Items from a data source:
★ ★ ★

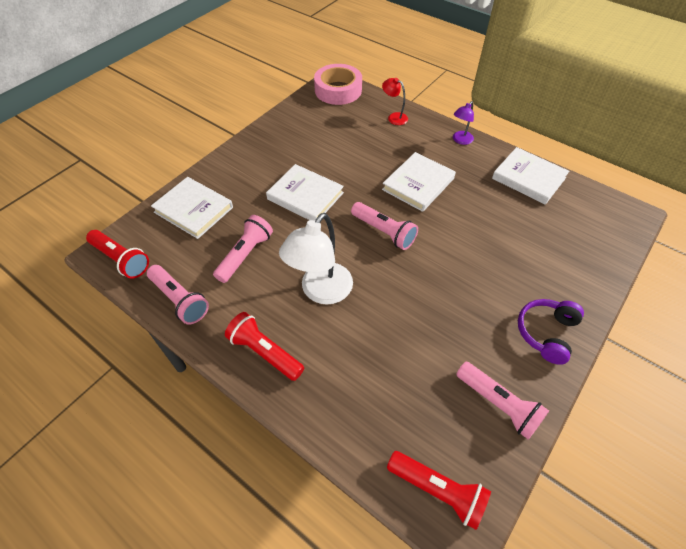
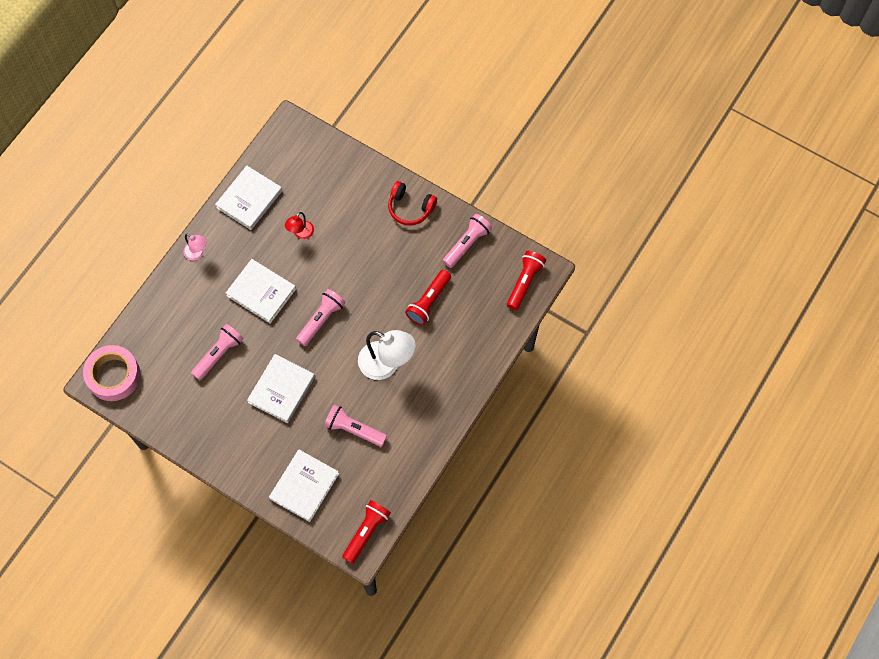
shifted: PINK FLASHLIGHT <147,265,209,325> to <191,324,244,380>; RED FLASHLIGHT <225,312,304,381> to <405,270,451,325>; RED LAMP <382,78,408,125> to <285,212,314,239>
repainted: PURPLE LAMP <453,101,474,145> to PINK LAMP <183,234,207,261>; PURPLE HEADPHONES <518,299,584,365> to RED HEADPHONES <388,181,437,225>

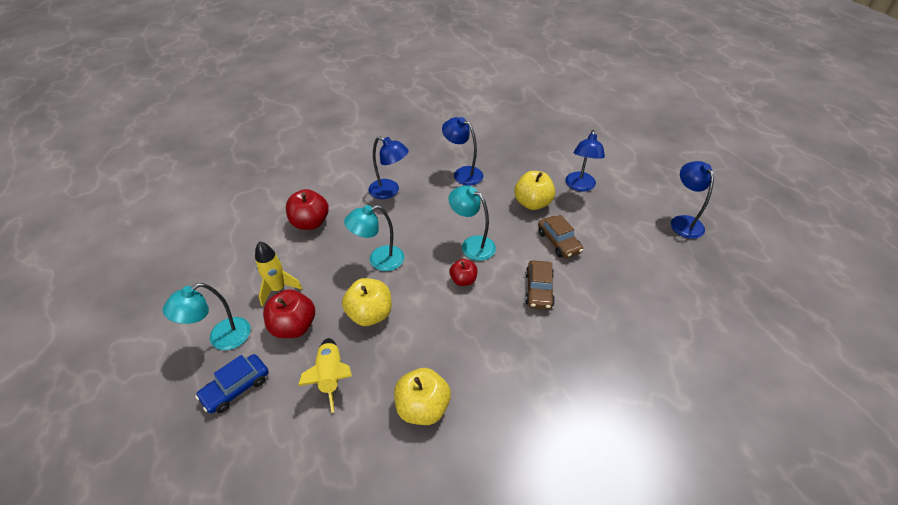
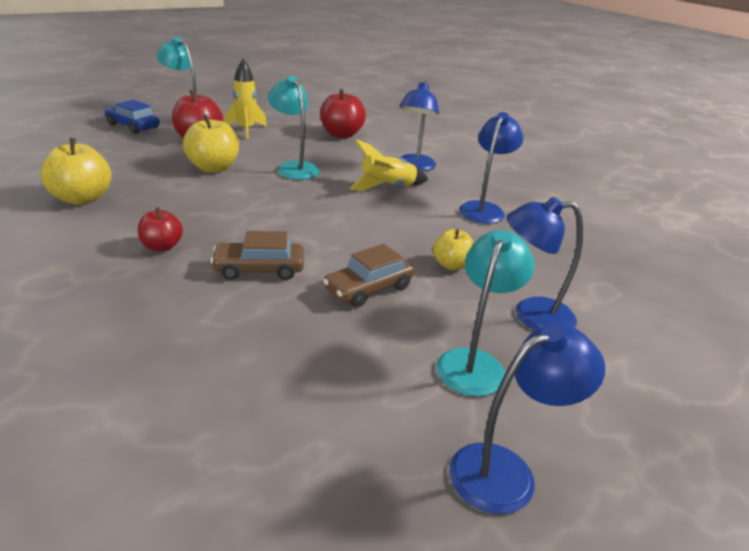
shifted: YELLOW ROCKET <298,338,352,413> to <350,139,428,191>; TURQUOISE LAMP <449,185,496,261> to <436,230,535,396>; RED APPLE <449,259,477,286> to <138,207,183,252>
scaled: YELLOW APPLE <514,171,555,210> = <433,229,474,270> x0.61

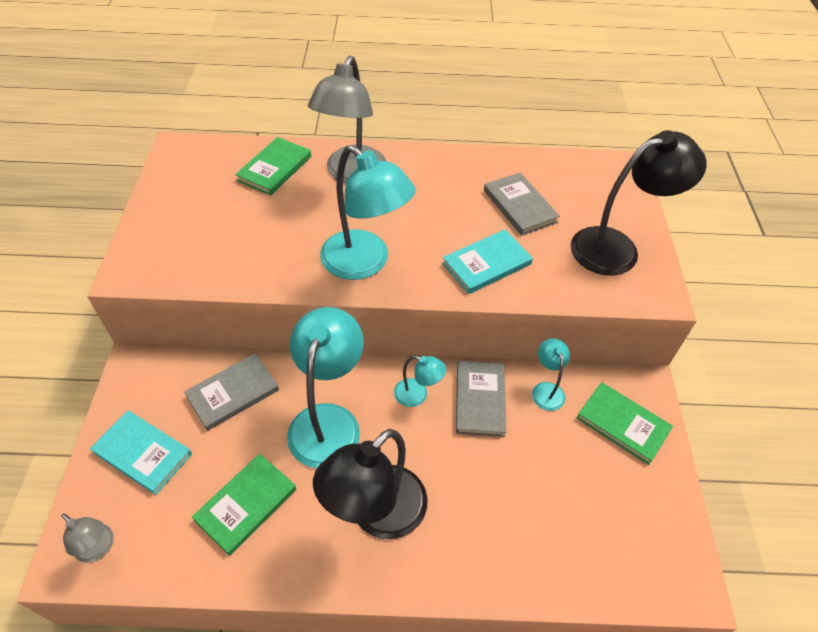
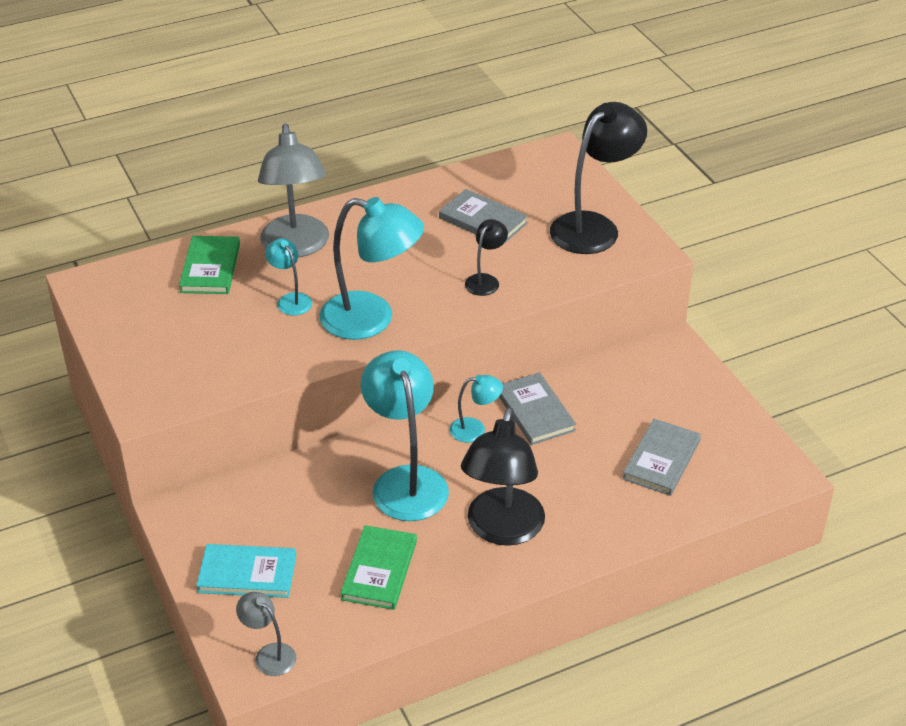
gone: GREEN BOOK <577,382,673,465>
shifted: GREY BOOK <184,353,279,431> to <622,419,701,496>; TURQUOISE LAMP <532,338,570,411> to <265,238,312,316>
swapped: TURQUOISE BOOK <442,230,533,294> to BLACK LAMP <465,219,508,296>
rotated: GREY LAMP <62,514,114,563> = <236,592,296,676> 150 degrees counterclockwise

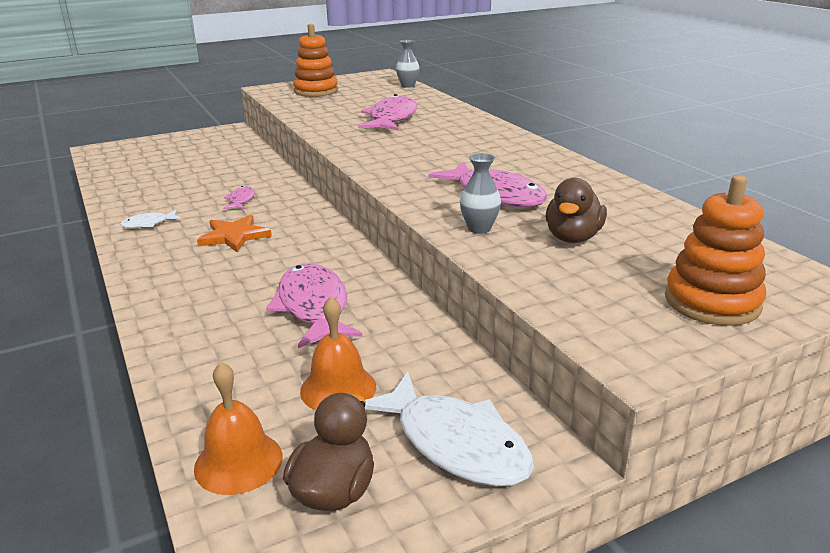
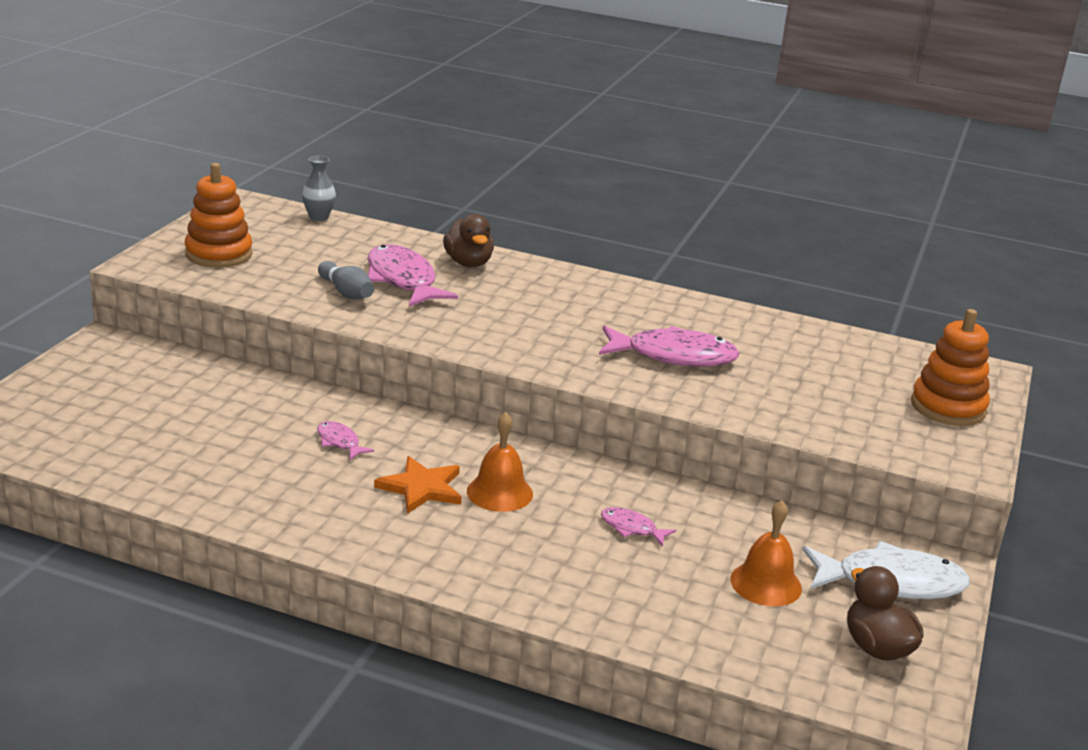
gone: WHITE FISH <120,210,181,228>; GREY VASE <460,153,501,234>
new: GREY BOWLING PIN <318,261,374,299>
shifted: ORANGE BELL <194,362,283,495> to <467,412,533,512>; BROWN DUCK <546,178,607,243> to <443,214,494,267>
scaled: PINK FISH <266,264,362,348> = <601,507,676,546> x0.48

★ ★ ★

**Task item**. Among the entries, copy every line containing the word "FISH".

**Answer to this exercise**.
gone: WHITE FISH <120,210,181,228>; GREY VASE <460,153,501,234>
scaled: PINK FISH <266,264,362,348> = <601,507,676,546> x0.48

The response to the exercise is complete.